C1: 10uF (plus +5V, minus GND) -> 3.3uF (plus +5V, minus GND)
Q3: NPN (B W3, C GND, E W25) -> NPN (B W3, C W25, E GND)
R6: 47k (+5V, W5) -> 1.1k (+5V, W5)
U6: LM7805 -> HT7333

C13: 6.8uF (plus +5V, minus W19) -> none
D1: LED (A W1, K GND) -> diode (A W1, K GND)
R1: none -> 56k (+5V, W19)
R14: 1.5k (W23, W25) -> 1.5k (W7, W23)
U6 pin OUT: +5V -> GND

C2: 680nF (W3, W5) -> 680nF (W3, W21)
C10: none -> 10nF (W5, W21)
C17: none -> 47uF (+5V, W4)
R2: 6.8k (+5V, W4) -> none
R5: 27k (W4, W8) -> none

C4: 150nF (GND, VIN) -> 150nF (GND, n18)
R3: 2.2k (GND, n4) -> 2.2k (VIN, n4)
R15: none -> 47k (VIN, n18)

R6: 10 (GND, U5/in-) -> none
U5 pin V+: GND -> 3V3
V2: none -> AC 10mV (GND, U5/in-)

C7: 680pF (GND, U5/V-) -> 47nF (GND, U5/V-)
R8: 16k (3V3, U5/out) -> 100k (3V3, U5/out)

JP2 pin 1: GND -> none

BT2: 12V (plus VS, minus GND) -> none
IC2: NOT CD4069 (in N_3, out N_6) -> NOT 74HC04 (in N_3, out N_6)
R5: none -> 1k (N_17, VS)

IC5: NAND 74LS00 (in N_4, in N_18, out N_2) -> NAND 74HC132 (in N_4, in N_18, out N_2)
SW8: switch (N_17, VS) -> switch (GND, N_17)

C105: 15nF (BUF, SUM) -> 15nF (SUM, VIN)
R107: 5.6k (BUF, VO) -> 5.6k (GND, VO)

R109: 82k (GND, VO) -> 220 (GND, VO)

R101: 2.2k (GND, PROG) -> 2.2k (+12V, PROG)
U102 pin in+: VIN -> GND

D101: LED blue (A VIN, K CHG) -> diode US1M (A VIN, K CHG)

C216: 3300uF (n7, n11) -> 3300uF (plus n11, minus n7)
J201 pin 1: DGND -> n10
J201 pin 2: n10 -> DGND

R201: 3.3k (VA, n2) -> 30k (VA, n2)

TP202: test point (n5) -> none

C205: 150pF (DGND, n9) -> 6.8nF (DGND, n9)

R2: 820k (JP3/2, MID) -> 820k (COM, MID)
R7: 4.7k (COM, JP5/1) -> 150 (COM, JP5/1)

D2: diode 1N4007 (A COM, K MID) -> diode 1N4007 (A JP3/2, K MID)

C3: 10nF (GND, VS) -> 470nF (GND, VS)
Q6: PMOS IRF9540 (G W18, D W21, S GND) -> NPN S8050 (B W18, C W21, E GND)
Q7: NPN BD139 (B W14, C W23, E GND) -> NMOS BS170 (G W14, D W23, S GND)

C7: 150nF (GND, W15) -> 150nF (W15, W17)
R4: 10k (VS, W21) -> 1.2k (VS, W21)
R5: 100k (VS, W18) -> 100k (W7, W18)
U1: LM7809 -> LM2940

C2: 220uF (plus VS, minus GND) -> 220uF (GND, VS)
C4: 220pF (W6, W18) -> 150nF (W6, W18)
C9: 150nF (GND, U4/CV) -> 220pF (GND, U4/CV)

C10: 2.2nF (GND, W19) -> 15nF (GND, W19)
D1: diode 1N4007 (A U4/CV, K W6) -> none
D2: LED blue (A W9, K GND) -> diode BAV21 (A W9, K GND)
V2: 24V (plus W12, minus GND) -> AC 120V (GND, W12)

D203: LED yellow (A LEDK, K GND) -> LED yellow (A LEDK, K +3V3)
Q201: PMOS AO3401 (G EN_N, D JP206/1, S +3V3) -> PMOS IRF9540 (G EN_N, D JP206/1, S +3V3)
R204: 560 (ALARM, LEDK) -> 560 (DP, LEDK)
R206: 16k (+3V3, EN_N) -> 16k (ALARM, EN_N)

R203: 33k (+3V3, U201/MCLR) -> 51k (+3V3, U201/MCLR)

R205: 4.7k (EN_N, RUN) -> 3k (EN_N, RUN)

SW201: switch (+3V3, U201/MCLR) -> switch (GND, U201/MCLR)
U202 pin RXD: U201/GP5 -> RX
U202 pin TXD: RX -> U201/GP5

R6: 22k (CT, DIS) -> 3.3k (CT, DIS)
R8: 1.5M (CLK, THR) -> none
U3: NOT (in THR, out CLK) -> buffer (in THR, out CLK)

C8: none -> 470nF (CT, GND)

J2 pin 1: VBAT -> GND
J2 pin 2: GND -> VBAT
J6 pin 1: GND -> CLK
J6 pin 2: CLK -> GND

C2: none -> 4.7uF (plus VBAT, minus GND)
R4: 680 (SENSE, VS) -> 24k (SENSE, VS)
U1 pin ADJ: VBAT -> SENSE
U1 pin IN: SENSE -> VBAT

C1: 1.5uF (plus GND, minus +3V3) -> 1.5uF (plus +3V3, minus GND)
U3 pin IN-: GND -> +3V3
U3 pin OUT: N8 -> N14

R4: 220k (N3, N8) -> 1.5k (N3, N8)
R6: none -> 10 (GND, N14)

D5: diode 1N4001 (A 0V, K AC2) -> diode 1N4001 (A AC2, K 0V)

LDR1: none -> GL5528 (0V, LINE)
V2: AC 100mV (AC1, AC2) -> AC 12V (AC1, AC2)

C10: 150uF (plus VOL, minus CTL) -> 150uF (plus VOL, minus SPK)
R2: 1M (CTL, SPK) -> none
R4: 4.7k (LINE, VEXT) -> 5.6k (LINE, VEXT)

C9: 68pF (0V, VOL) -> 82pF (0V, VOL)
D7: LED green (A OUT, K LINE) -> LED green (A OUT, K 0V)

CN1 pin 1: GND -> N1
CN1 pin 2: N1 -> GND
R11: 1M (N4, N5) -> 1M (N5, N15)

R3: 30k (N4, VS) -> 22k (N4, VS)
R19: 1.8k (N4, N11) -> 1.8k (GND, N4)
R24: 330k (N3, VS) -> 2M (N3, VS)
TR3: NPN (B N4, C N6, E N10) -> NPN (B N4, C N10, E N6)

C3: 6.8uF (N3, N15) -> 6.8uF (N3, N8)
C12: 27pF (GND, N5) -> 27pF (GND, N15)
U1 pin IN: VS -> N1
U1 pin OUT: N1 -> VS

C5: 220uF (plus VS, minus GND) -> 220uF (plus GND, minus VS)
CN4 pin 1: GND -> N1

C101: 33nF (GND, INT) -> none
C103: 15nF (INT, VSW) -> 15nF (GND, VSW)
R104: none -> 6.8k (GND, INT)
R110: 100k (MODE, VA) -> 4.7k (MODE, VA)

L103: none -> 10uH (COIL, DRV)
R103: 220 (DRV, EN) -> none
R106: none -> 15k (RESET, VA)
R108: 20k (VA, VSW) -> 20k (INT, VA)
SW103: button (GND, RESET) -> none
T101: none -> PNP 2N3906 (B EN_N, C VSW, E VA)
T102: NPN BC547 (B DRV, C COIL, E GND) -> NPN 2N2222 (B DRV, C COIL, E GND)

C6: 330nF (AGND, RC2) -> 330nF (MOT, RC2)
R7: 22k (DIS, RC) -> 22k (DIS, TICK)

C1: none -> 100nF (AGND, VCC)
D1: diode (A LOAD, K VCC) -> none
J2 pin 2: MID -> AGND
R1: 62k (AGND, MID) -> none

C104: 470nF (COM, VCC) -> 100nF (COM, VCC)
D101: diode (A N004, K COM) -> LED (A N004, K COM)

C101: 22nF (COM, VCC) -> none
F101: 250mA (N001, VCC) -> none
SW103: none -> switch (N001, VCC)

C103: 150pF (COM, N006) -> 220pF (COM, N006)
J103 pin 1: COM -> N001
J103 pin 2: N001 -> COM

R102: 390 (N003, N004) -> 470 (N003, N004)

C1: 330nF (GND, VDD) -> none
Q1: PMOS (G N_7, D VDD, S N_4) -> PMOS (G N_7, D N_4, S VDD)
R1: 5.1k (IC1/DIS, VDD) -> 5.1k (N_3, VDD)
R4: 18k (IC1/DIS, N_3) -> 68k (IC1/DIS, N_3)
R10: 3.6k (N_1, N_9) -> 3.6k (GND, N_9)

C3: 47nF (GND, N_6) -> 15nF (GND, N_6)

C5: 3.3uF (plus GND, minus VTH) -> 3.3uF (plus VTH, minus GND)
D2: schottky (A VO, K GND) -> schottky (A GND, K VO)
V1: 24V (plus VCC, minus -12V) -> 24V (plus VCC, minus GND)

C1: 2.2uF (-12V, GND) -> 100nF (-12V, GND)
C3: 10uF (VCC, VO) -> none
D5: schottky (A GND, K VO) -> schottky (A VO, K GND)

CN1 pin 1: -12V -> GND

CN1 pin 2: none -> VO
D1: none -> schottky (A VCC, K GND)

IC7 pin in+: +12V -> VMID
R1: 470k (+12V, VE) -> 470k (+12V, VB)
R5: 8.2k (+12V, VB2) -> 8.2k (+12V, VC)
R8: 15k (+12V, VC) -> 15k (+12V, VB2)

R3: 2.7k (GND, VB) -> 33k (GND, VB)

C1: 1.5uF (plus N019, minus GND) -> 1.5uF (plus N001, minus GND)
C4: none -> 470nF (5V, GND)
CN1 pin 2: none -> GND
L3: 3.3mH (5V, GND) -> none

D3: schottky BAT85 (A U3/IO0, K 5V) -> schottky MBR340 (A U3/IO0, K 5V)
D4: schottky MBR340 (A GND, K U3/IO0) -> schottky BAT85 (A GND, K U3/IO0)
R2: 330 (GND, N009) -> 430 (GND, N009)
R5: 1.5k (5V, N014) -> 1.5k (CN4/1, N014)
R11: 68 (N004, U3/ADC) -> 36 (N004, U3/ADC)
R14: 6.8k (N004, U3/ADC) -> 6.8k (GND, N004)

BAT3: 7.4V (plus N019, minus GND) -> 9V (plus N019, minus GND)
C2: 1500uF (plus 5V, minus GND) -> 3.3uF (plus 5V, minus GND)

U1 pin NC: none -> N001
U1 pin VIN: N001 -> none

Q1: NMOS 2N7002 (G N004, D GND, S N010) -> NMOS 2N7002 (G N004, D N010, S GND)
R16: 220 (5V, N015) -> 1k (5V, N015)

========

EXERCISE AIM -
Bring together each line above where the string "SENSE" turns up.

ANSWER TO THE PROBLEM -
R4: 680 (SENSE, VS) -> 24k (SENSE, VS)
U1 pin ADJ: VBAT -> SENSE
U1 pin IN: SENSE -> VBAT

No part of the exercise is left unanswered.